Items from a data source
- - - -

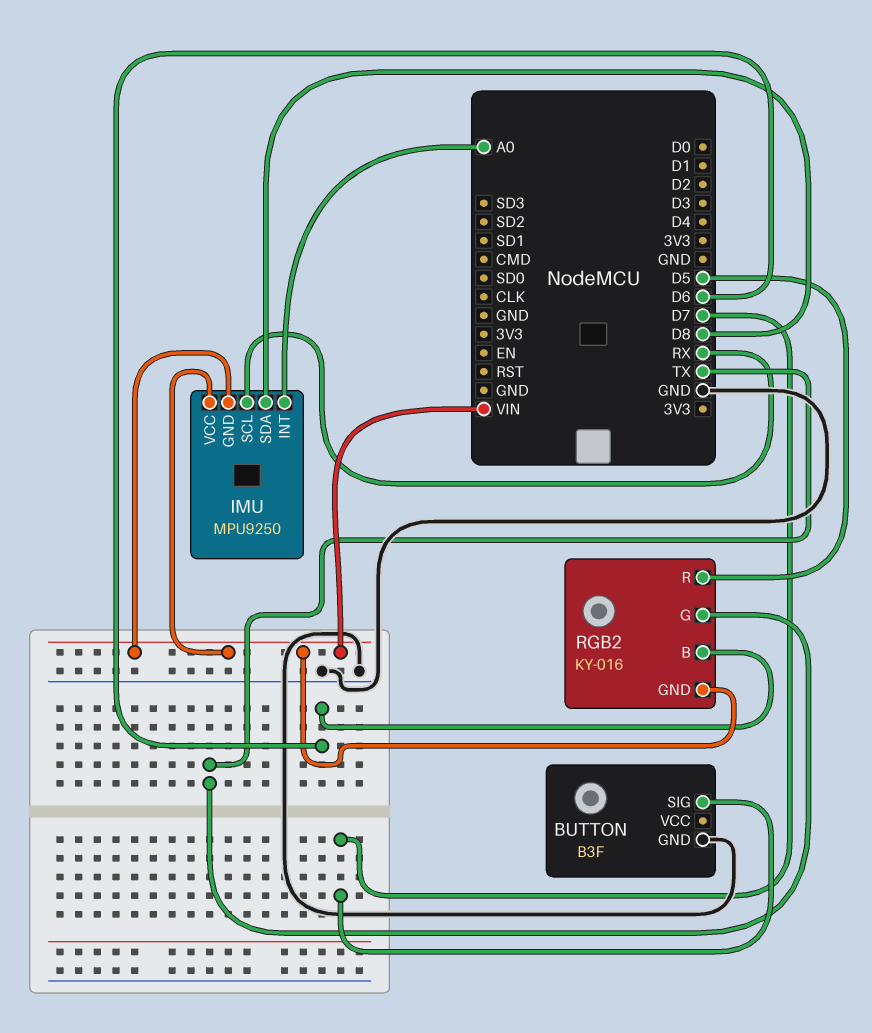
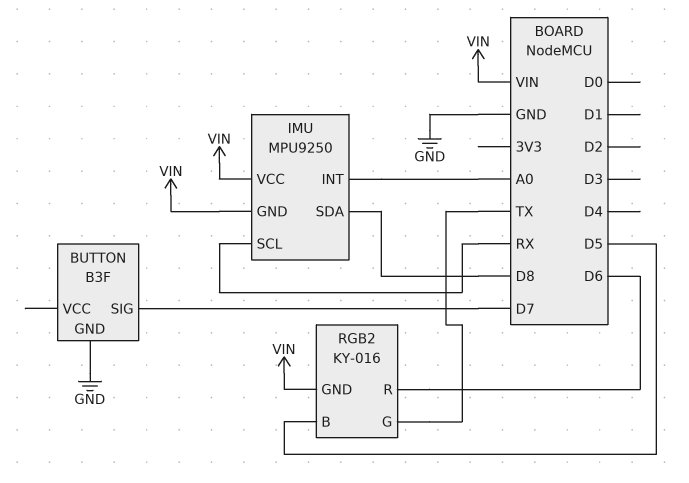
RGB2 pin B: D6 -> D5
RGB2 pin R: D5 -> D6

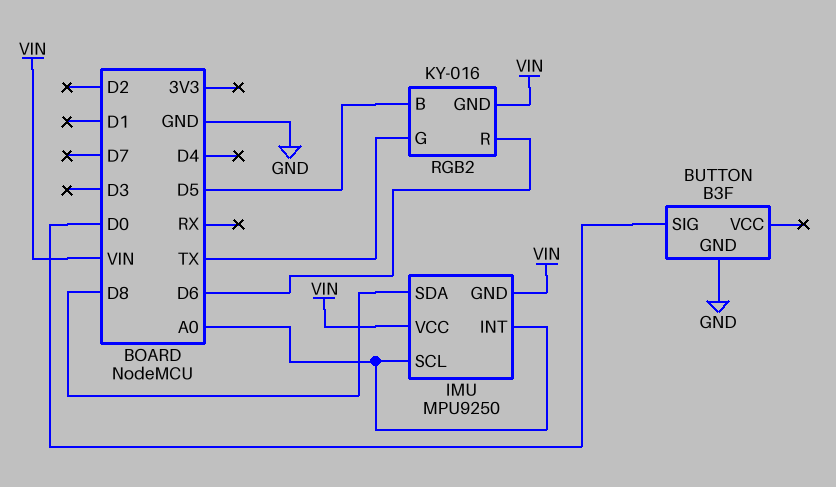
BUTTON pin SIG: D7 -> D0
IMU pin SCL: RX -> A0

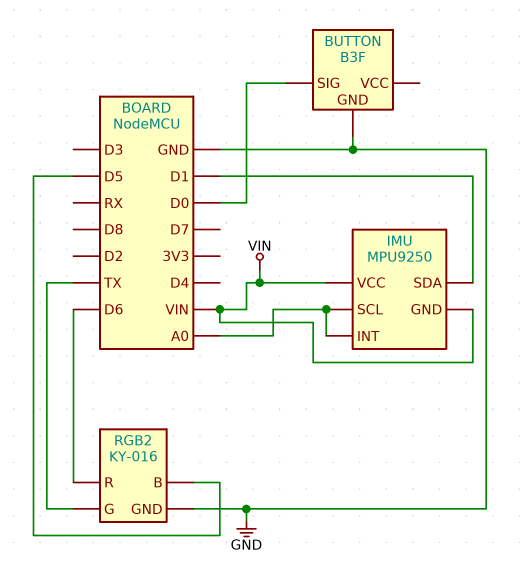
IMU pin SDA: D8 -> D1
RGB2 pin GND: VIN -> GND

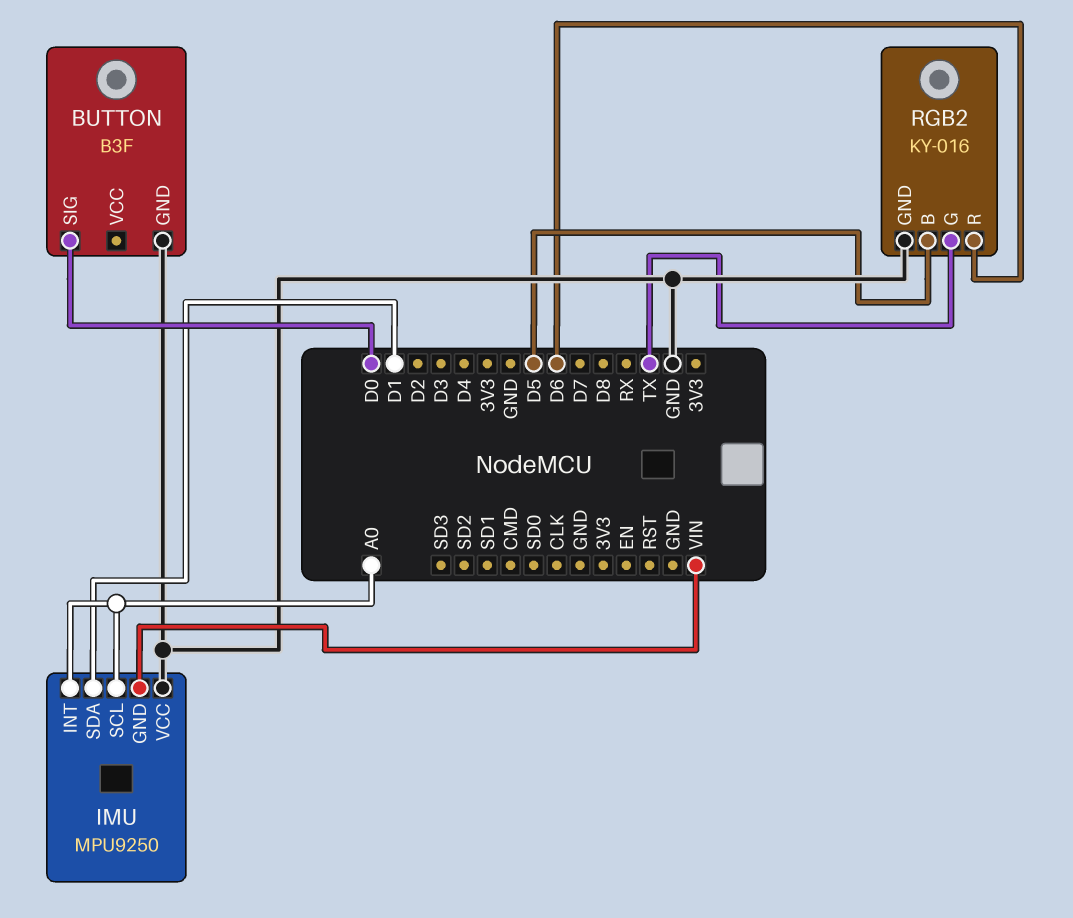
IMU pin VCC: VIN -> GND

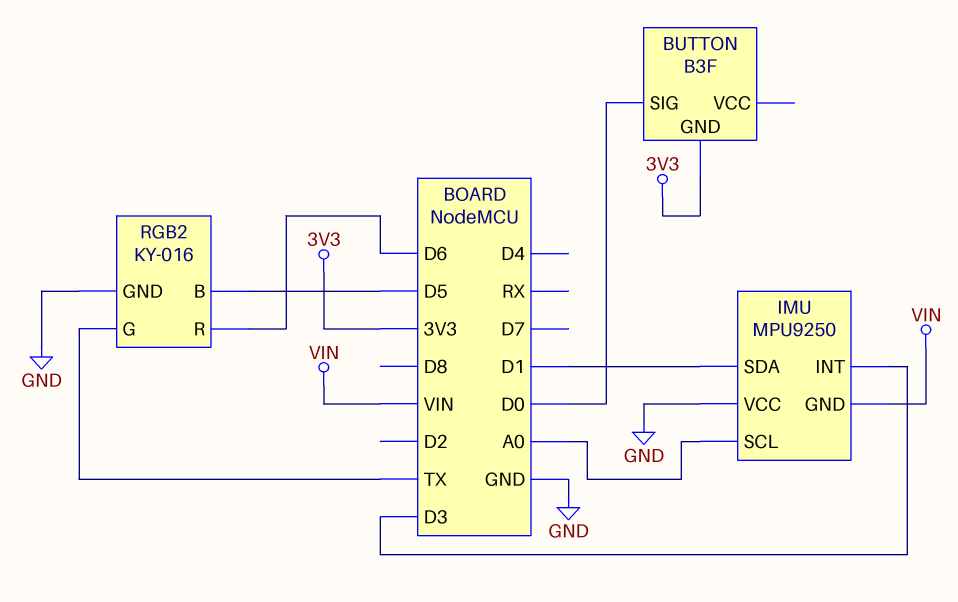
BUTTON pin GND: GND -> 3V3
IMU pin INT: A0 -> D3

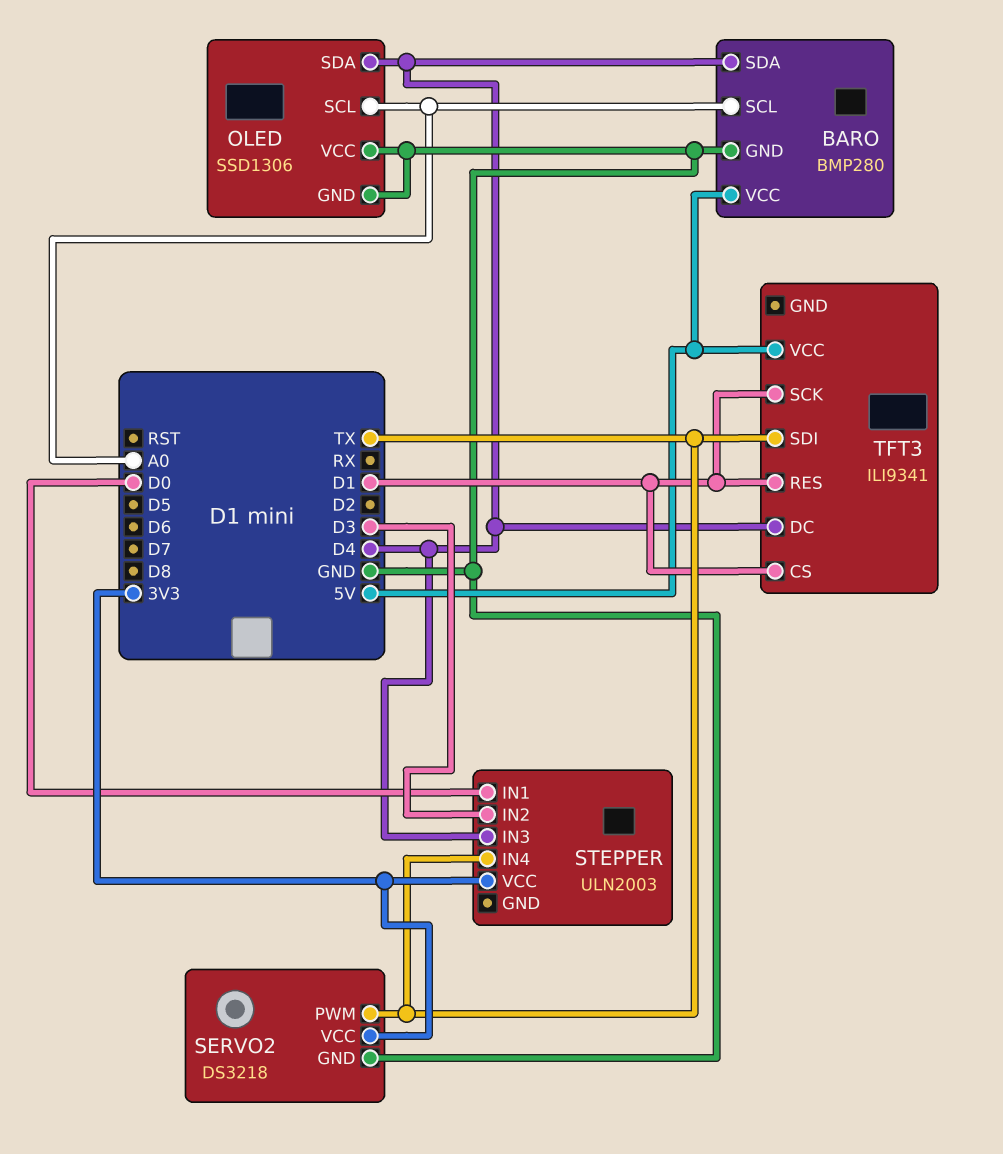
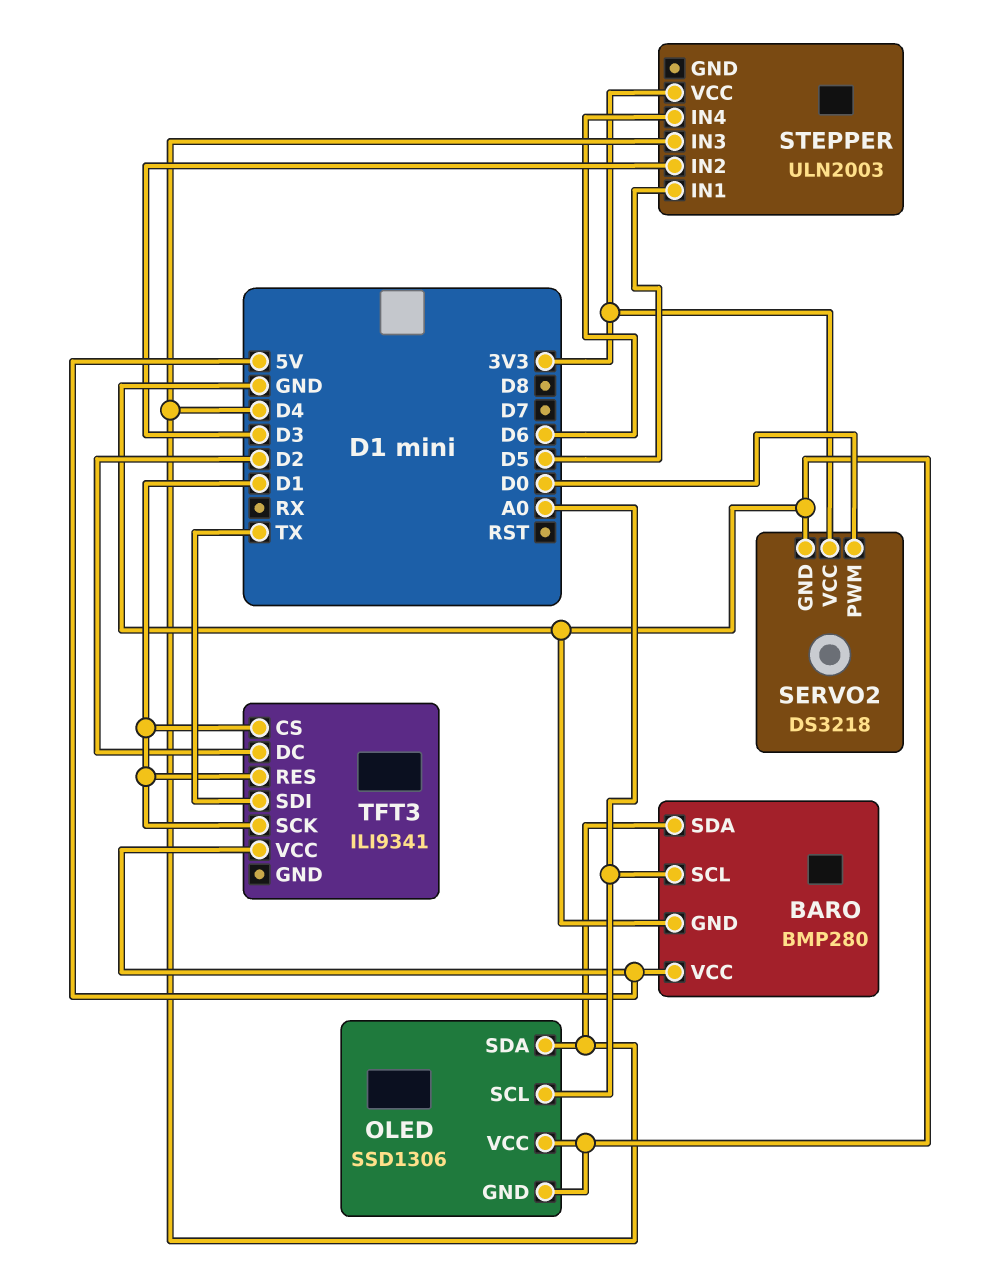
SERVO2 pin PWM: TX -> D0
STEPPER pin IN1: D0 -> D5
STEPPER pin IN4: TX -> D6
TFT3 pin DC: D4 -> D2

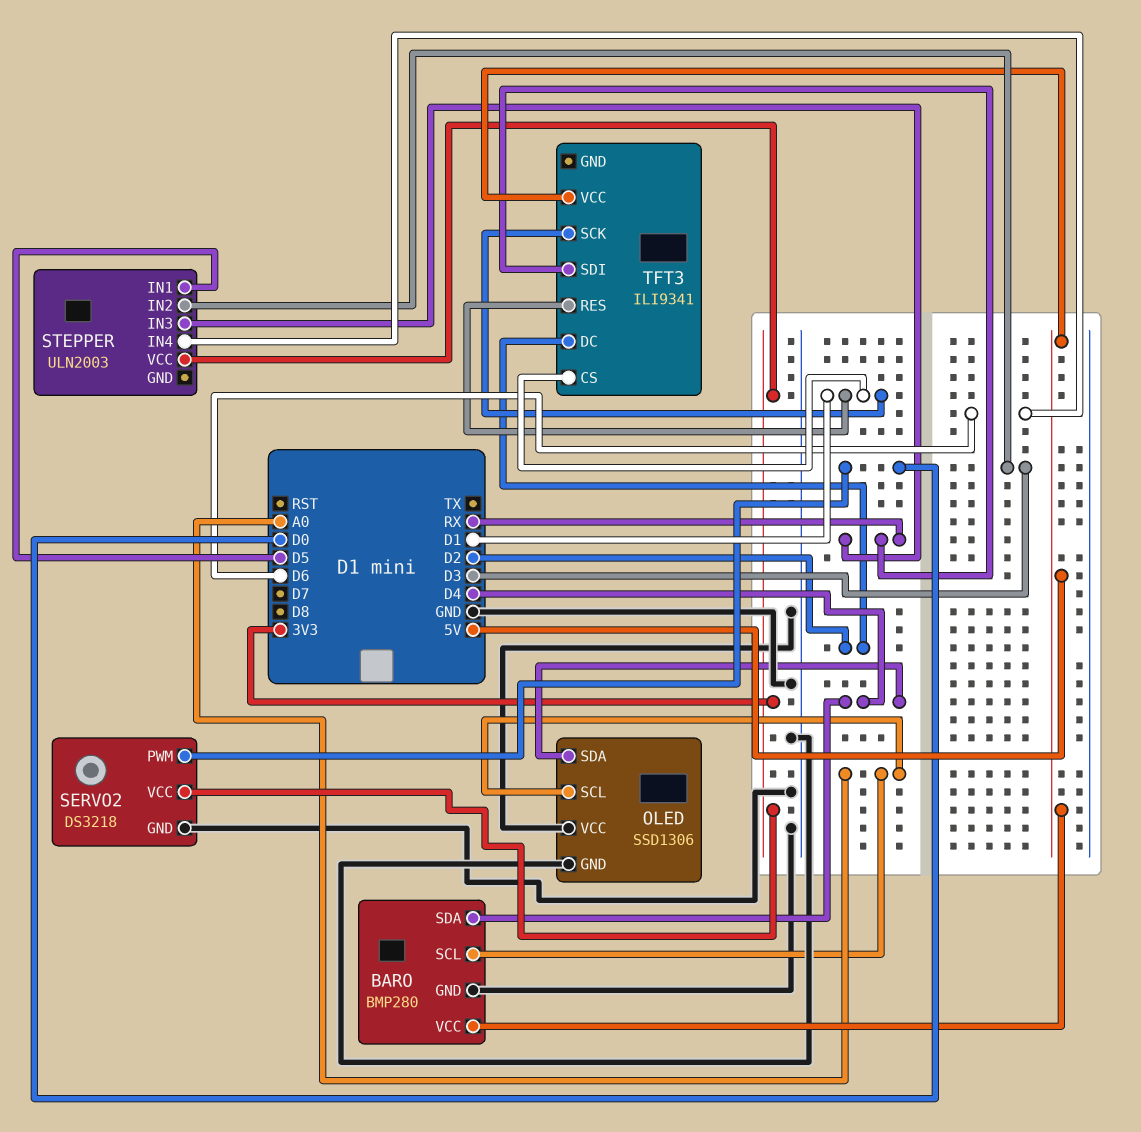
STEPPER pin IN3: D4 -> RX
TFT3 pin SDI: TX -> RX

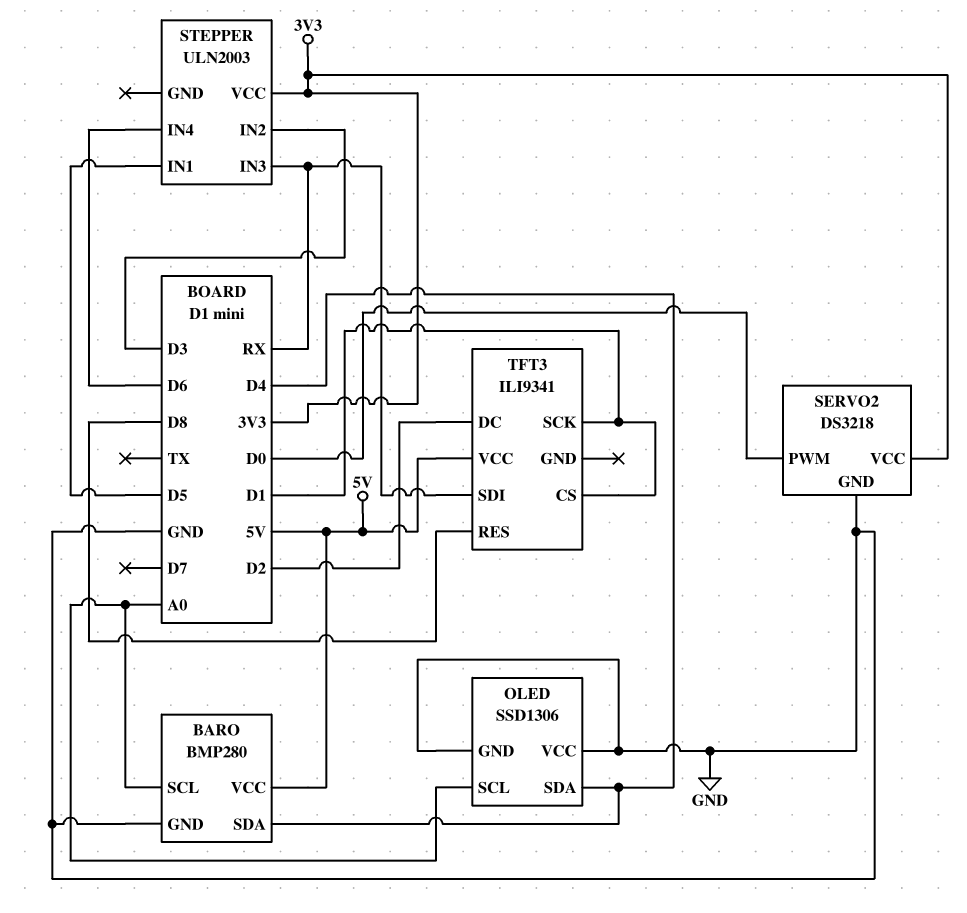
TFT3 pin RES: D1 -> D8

- - - -

▶ Exercise requirements
Looking at the records above, work out how many lines include the string "STEPPER". Give the number and nothing else.

▶ Answer box
3